Data for this exercise →
-*-*-
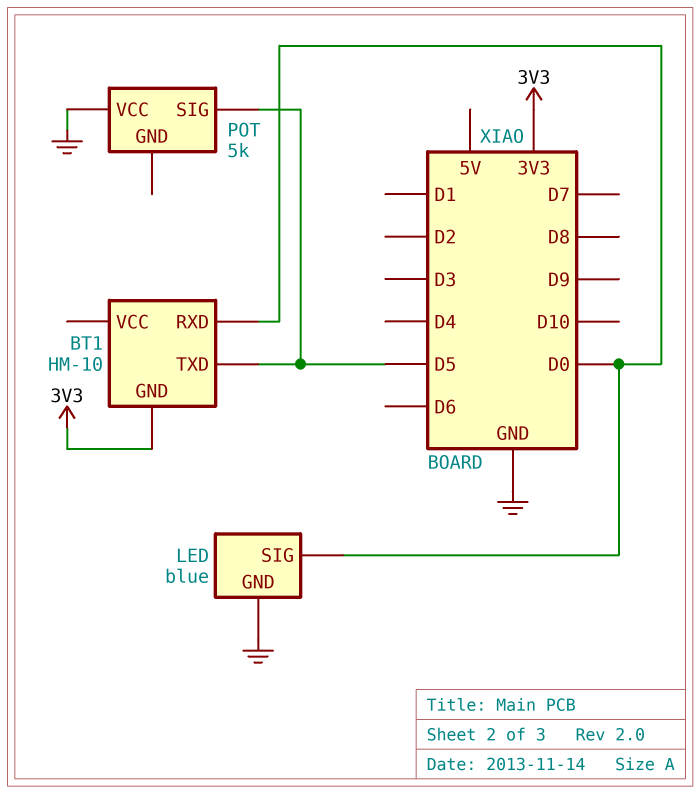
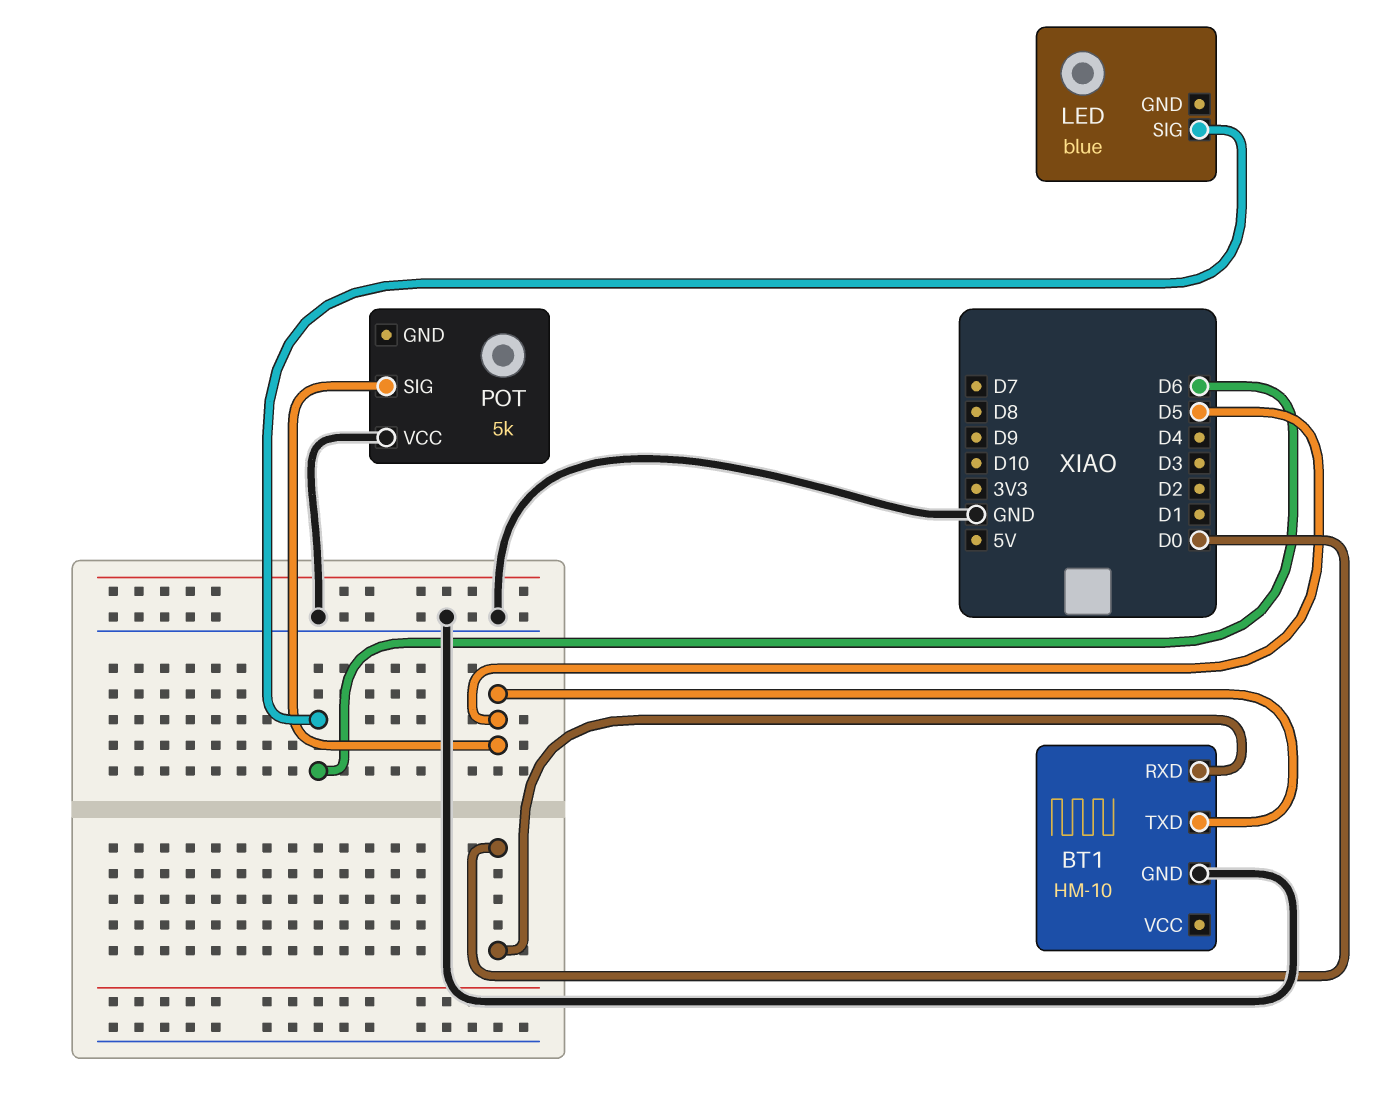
BT1 pin GND: 3V3 -> GND
LED pin GND: GND -> none
LED pin SIG: D0 -> D6

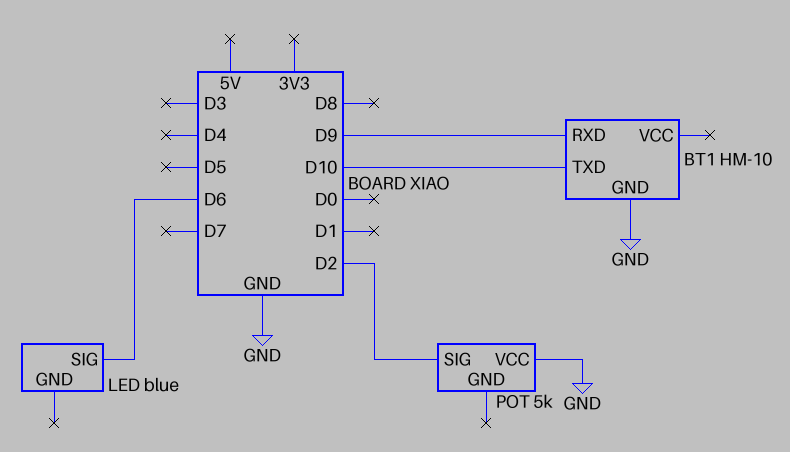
BT1 pin RXD: D0 -> D9
BT1 pin TXD: D5 -> D10
POT pin SIG: D5 -> D2

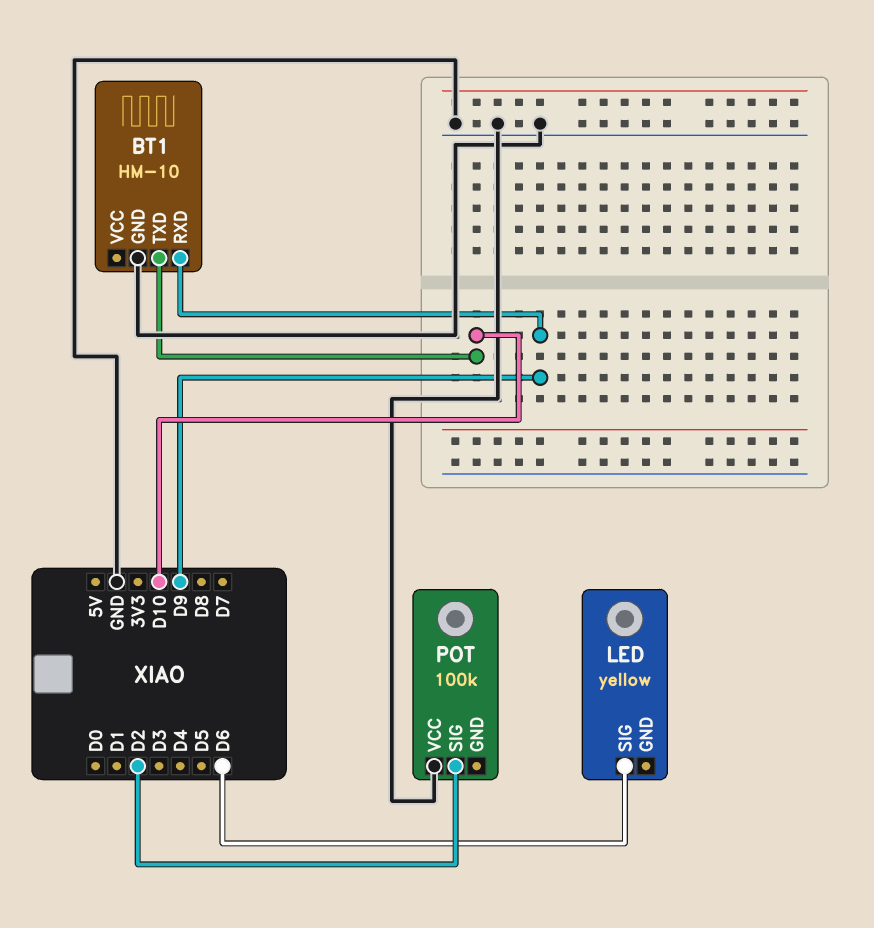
LED: blue -> yellow
POT: 5k -> 100k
-*-*-
Assigned task → Each record above needs to be transcribed word for word, with its pictures omitted.

Your response →
BT1 pin GND: 3V3 -> GND
LED pin GND: GND -> none
LED pin SIG: D0 -> D6

BT1 pin RXD: D0 -> D9
BT1 pin TXD: D5 -> D10
POT pin SIG: D5 -> D2

LED: blue -> yellow
POT: 5k -> 100k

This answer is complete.